---------- Data below

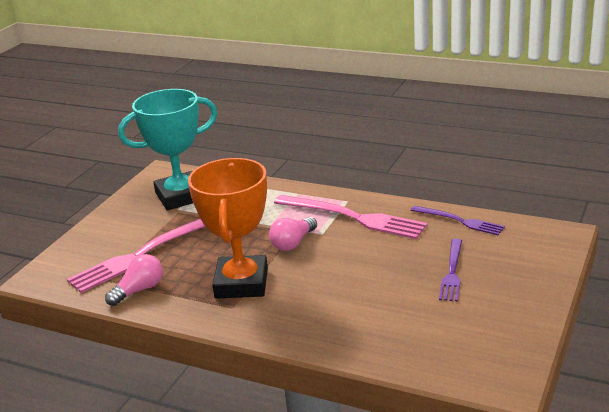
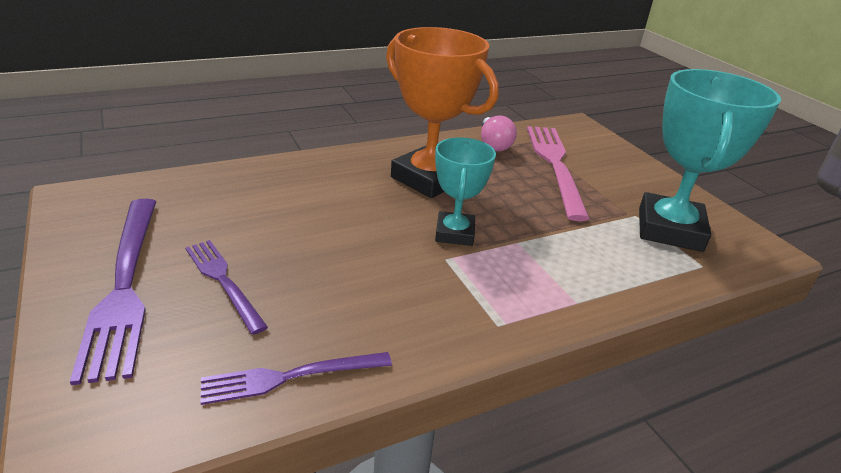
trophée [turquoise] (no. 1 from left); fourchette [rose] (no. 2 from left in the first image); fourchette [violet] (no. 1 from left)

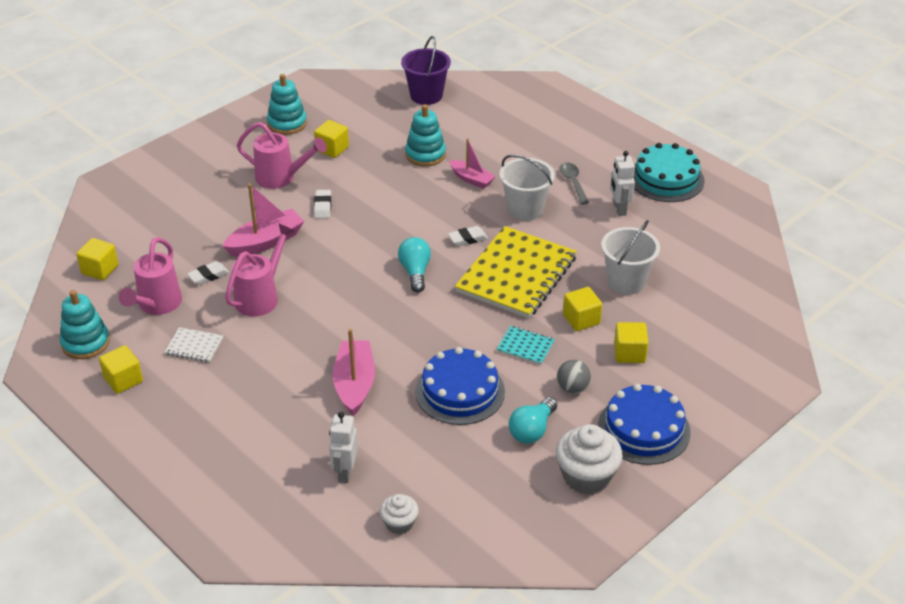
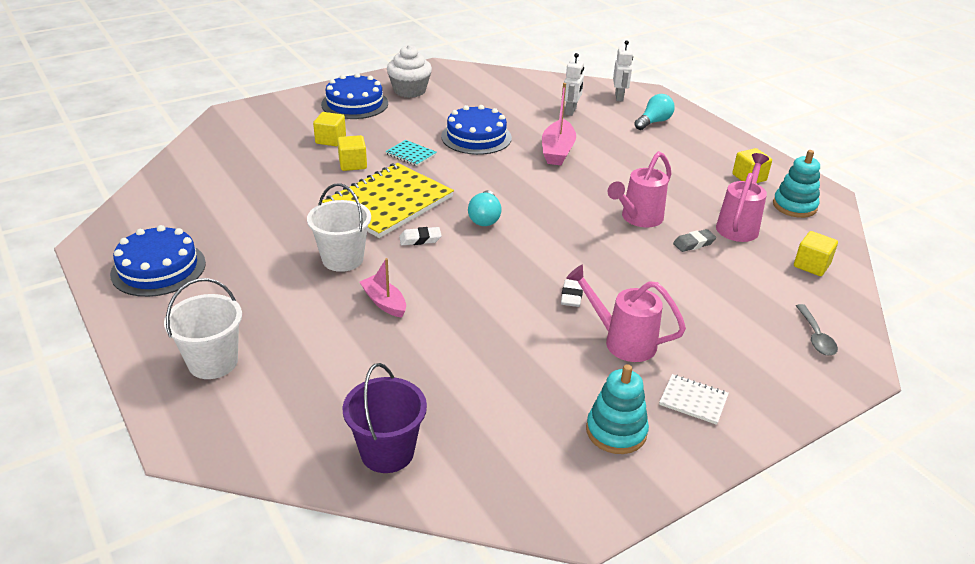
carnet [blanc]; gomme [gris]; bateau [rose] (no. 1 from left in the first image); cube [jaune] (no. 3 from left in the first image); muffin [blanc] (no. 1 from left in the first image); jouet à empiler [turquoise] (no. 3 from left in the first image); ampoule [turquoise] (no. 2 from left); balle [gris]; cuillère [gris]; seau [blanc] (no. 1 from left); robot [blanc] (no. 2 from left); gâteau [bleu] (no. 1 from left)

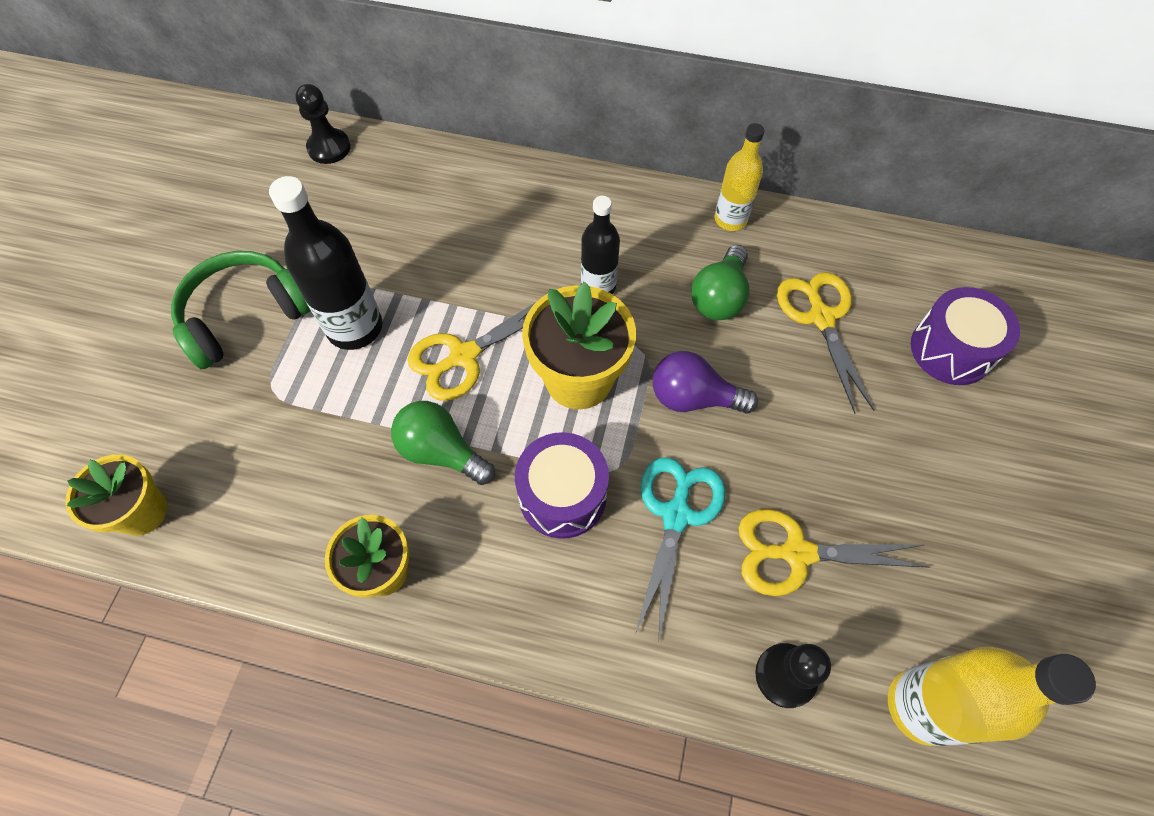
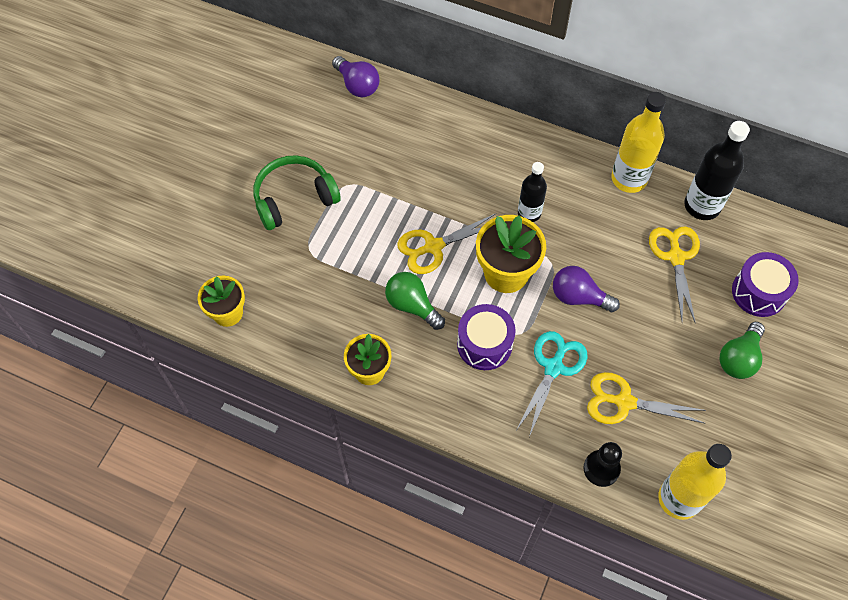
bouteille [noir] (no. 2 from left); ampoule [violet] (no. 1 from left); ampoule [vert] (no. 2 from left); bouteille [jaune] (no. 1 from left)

--------------------

What is required
Would you set down the listing exactly, omitting pictures?

Written reply
trophée [turquoise] (no. 1 from left); fourchette [rose] (no. 2 from left in the first image); fourchette [violet] (no. 1 from left)

carnet [blanc]; gomme [gris]; bateau [rose] (no. 1 from left in the first image); cube [jaune] (no. 3 from left in the first image); muffin [blanc] (no. 1 from left in the first image); jouet à empiler [turquoise] (no. 3 from left in the first image); ampoule [turquoise] (no. 2 from left); balle [gris]; cuillère [gris]; seau [blanc] (no. 1 from left); robot [blanc] (no. 2 from left); gâteau [bleu] (no. 1 from left)

bouteille [noir] (no. 2 from left); ampoule [violet] (no. 1 from left); ampoule [vert] (no. 2 from left); bouteille [jaune] (no. 1 from left)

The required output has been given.